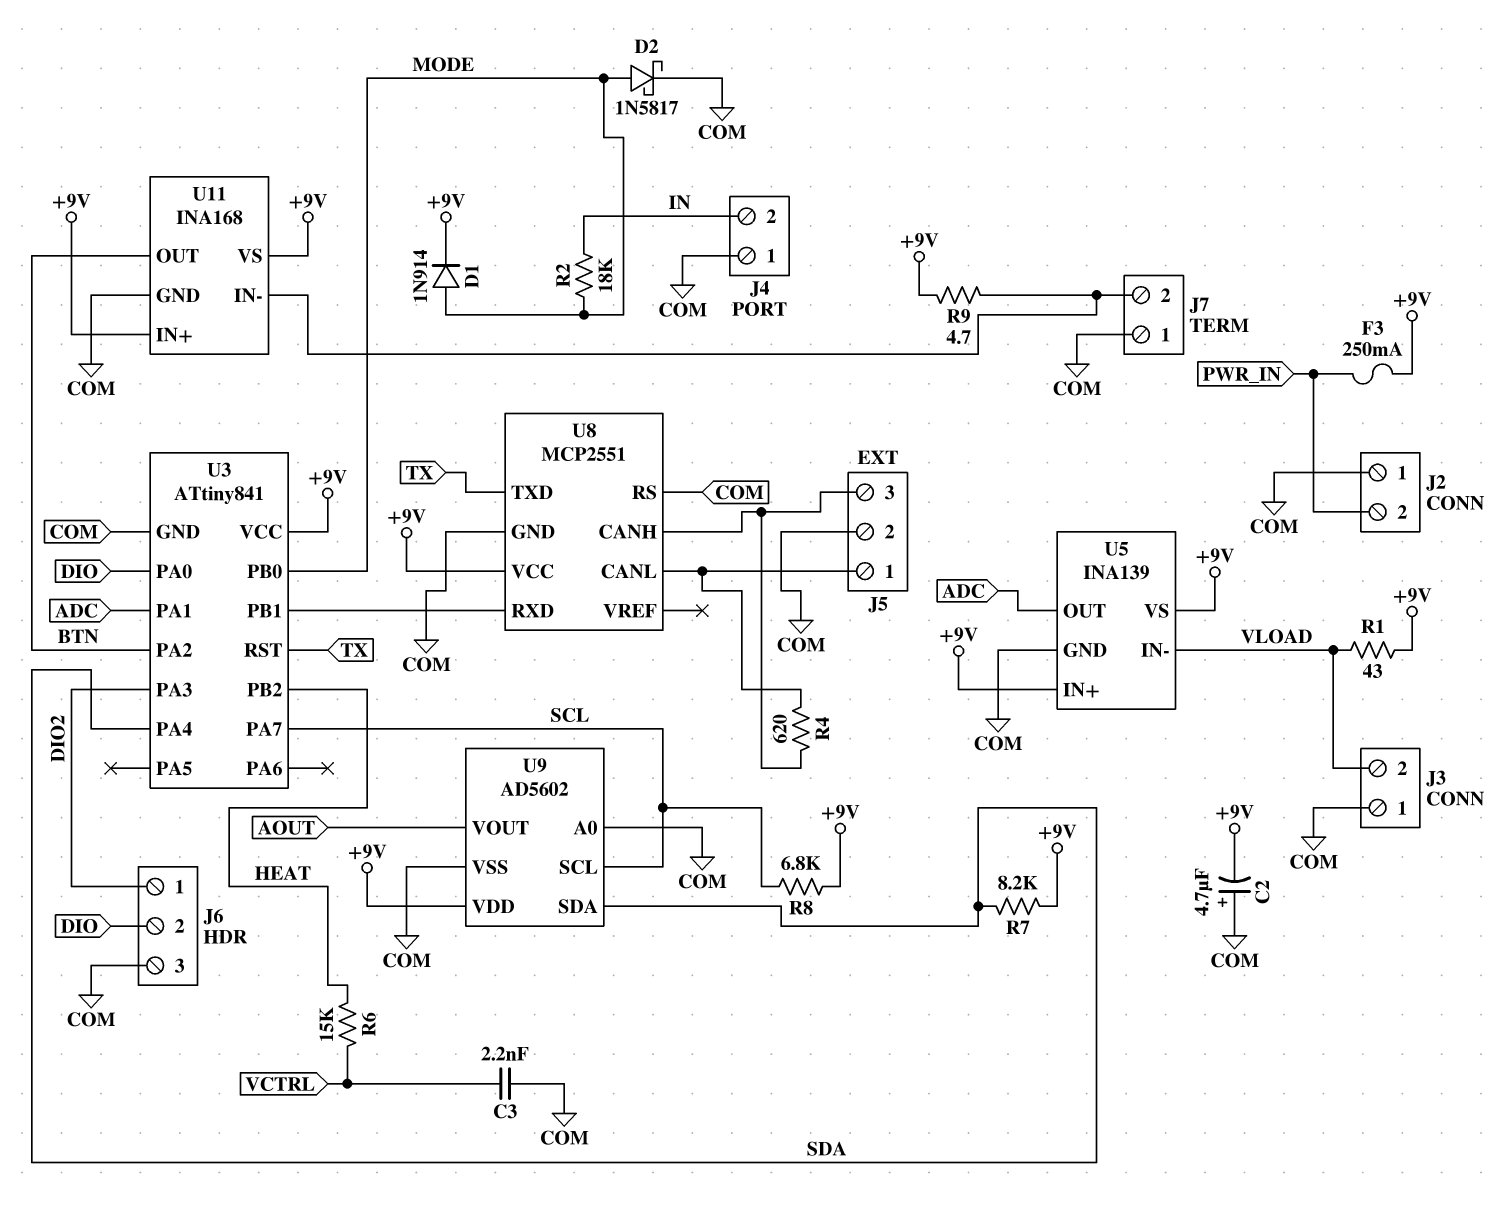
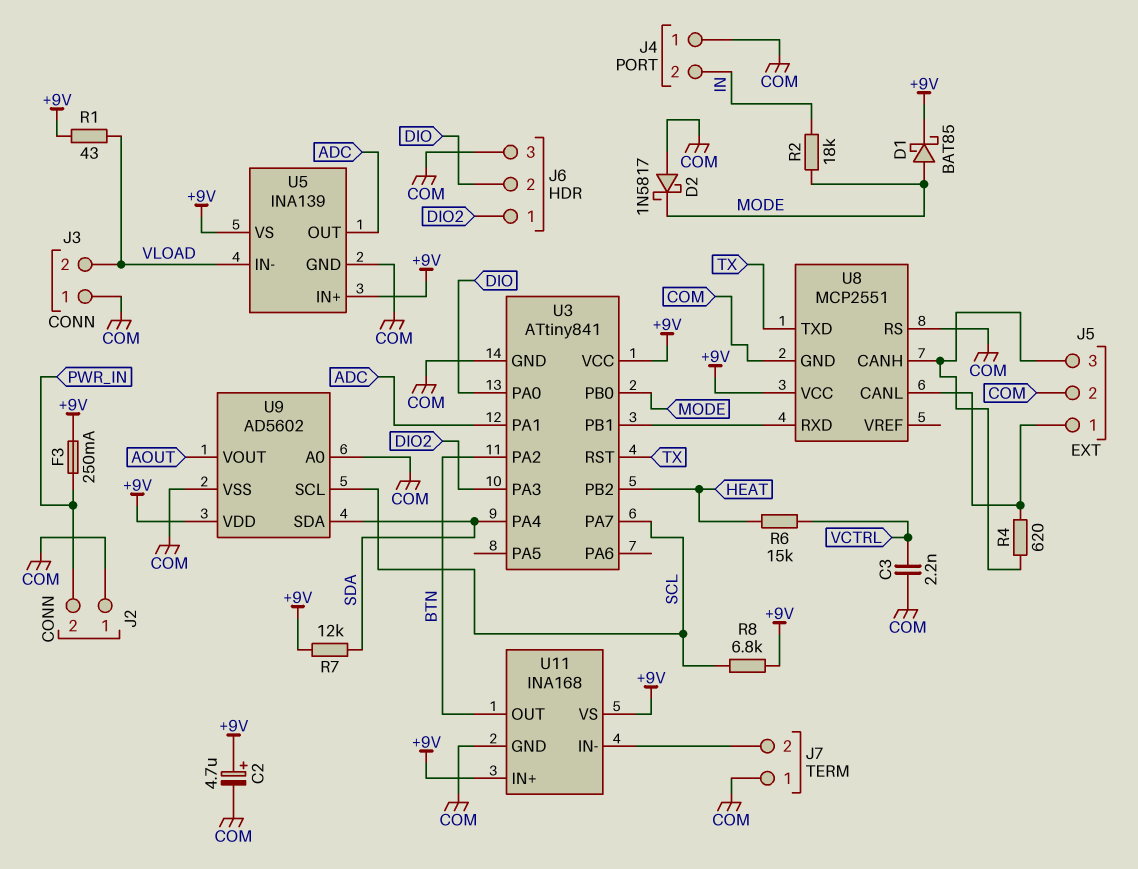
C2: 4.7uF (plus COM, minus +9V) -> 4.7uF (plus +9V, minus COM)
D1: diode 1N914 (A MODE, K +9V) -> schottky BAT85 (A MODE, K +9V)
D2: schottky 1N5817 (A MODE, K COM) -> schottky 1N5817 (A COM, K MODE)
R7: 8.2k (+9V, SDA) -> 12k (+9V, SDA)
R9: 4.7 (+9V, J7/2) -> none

—————

Repeat the material above exactly, so that every entry appears but no picture does.

C2: 4.7uF (plus COM, minus +9V) -> 4.7uF (plus +9V, minus COM)
D1: diode 1N914 (A MODE, K +9V) -> schottky BAT85 (A MODE, K +9V)
D2: schottky 1N5817 (A MODE, K COM) -> schottky 1N5817 (A COM, K MODE)
R7: 8.2k (+9V, SDA) -> 12k (+9V, SDA)
R9: 4.7 (+9V, J7/2) -> none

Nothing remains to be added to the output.